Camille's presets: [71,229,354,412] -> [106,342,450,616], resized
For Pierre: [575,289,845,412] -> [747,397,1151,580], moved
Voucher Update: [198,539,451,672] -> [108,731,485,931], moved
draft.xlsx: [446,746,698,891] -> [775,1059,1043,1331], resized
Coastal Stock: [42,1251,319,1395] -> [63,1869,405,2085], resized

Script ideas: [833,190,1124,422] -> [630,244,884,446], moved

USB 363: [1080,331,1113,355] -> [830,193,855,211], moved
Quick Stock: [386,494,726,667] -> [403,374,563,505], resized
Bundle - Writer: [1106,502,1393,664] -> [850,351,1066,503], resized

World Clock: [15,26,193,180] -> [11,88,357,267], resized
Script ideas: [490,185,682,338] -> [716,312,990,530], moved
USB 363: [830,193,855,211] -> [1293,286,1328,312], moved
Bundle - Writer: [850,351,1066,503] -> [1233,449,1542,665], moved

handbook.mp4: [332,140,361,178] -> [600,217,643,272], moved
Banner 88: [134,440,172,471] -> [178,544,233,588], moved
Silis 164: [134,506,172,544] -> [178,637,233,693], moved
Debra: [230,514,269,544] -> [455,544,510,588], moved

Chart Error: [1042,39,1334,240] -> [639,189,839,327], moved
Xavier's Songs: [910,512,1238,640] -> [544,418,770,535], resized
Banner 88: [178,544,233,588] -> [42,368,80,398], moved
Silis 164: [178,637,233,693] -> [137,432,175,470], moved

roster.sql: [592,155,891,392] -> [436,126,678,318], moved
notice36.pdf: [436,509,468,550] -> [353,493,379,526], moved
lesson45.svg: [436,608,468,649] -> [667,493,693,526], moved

----

■ EXERCISE PROMPT:
Once you have read the material, set it down again word for word.

■ RESULT OF THIS EXERCISE:
Camille's presets: [71,229,354,412] -> [106,342,450,616], resized
For Pierre: [575,289,845,412] -> [747,397,1151,580], moved
Voucher Update: [198,539,451,672] -> [108,731,485,931], moved
draft.xlsx: [446,746,698,891] -> [775,1059,1043,1331], resized
Coastal Stock: [42,1251,319,1395] -> [63,1869,405,2085], resized

Script ideas: [833,190,1124,422] -> [630,244,884,446], moved

USB 363: [1080,331,1113,355] -> [830,193,855,211], moved
Quick Stock: [386,494,726,667] -> [403,374,563,505], resized
Bundle - Writer: [1106,502,1393,664] -> [850,351,1066,503], resized

World Clock: [15,26,193,180] -> [11,88,357,267], resized
Script ideas: [490,185,682,338] -> [716,312,990,530], moved
USB 363: [830,193,855,211] -> [1293,286,1328,312], moved
Bundle - Writer: [850,351,1066,503] -> [1233,449,1542,665], moved

handbook.mp4: [332,140,361,178] -> [600,217,643,272], moved
Banner 88: [134,440,172,471] -> [178,544,233,588], moved
Silis 164: [134,506,172,544] -> [178,637,233,693], moved
Debra: [230,514,269,544] -> [455,544,510,588], moved

Chart Error: [1042,39,1334,240] -> [639,189,839,327], moved
Xavier's Songs: [910,512,1238,640] -> [544,418,770,535], resized
Banner 88: [178,544,233,588] -> [42,368,80,398], moved
Silis 164: [178,637,233,693] -> [137,432,175,470], moved

roster.sql: [592,155,891,392] -> [436,126,678,318], moved
notice36.pdf: [436,509,468,550] -> [353,493,379,526], moved
lesson45.svg: [436,608,468,649] -> [667,493,693,526], moved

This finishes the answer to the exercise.